The problem |
Below this line are records; write out exactly the lines from the one containing "green trophy [173,179,252,280]" through the one containing "none -> brown ruler [642,303,682,362]", with the pictures left out.

Items listed in a dataset:
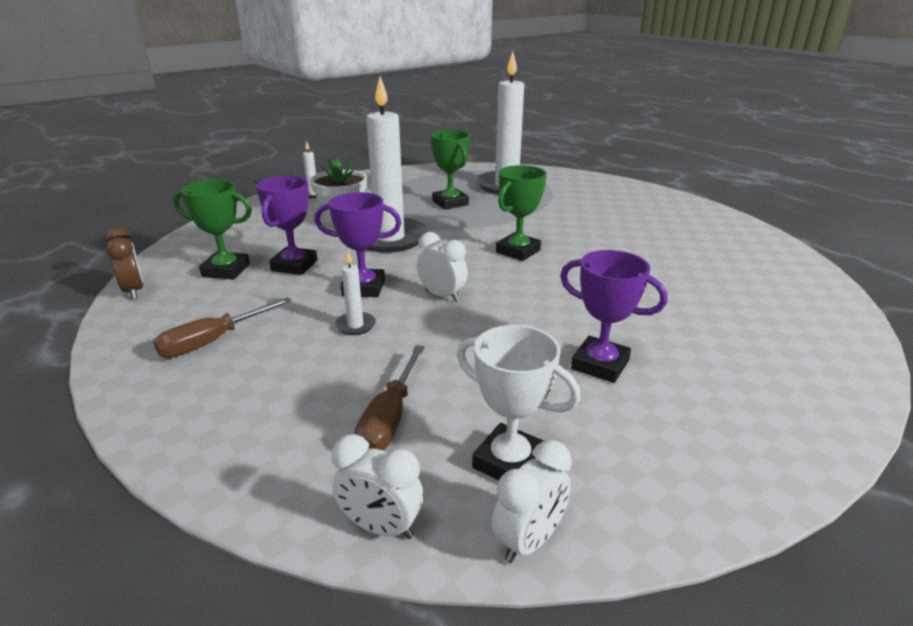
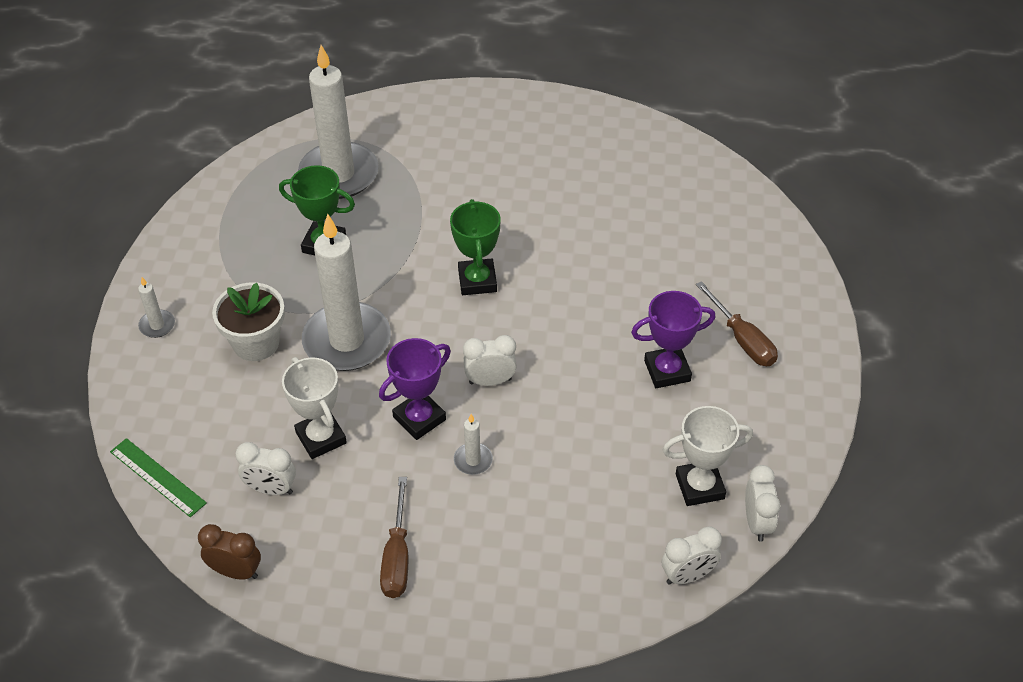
camera: 45 degrees left, 20 degrees up
green trophy [173,179,252,280] -> white clock [235,442,296,495]
purple trophy [256,176,318,275] -> white trophy [282,357,347,459]
brown screwdriver [355,345,425,450] -> brown screwdriver moved to [696,281,778,366]
none -> green ruler [110,438,207,517]

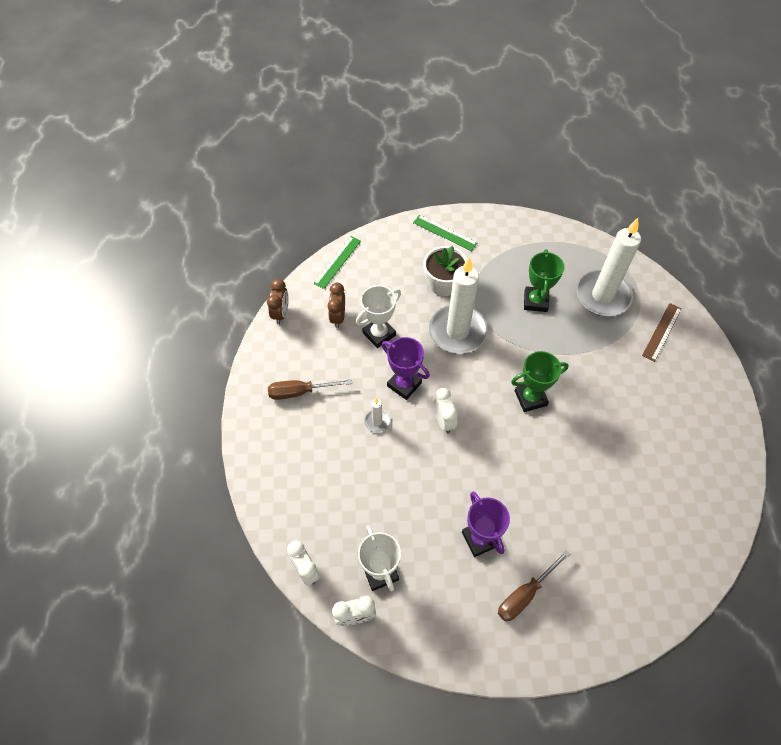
camera: 80 degrees right, 10 degrees up
white candle [138,277,175,338] -> green ruler [413,215,477,251]
white clock [235,442,296,495] -> brown clock [328,283,345,328]
none -> brown ruler [642,303,682,362]

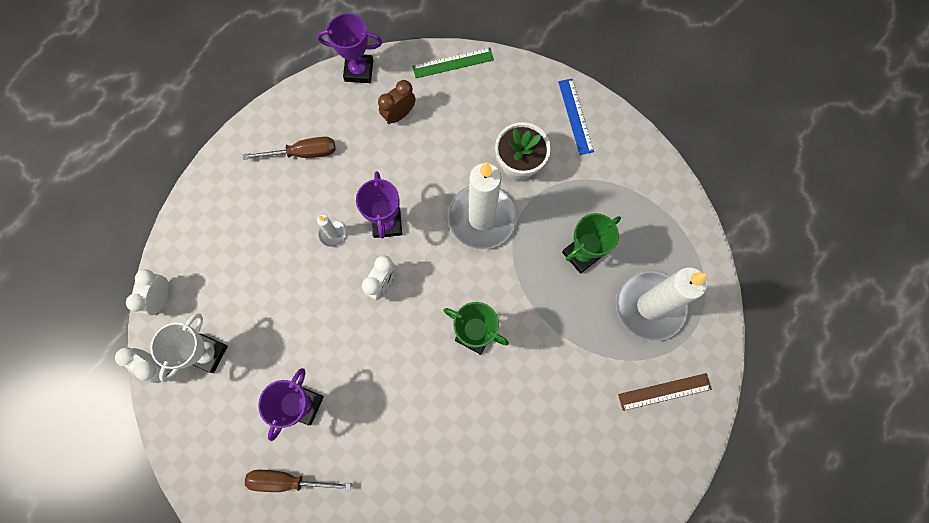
camera: 45 degrees right, 15 degrees up
brown clock [267,279,289,324] -> purple trophy [317,13,382,83]
brown screwdriver [268,379,352,400] -> brown screwdriver turned 135 degrees clockwise [243,137,335,160]
white trophy [356,285,401,348] -> none
green ruler [413,215,477,251] -> blue ruler [558,79,594,155]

Expected answer |
green trophy [173,179,252,280] -> white clock [235,442,296,495]
purple trophy [256,176,318,275] -> white trophy [282,357,347,459]
brown screwdriver [355,345,425,450] -> brown screwdriver moved to [696,281,778,366]
none -> green ruler [110,438,207,517]

camera: 80 degrees right, 10 degrees up
white candle [138,277,175,338] -> green ruler [413,215,477,251]
white clock [235,442,296,495] -> brown clock [328,283,345,328]
none -> brown ruler [642,303,682,362]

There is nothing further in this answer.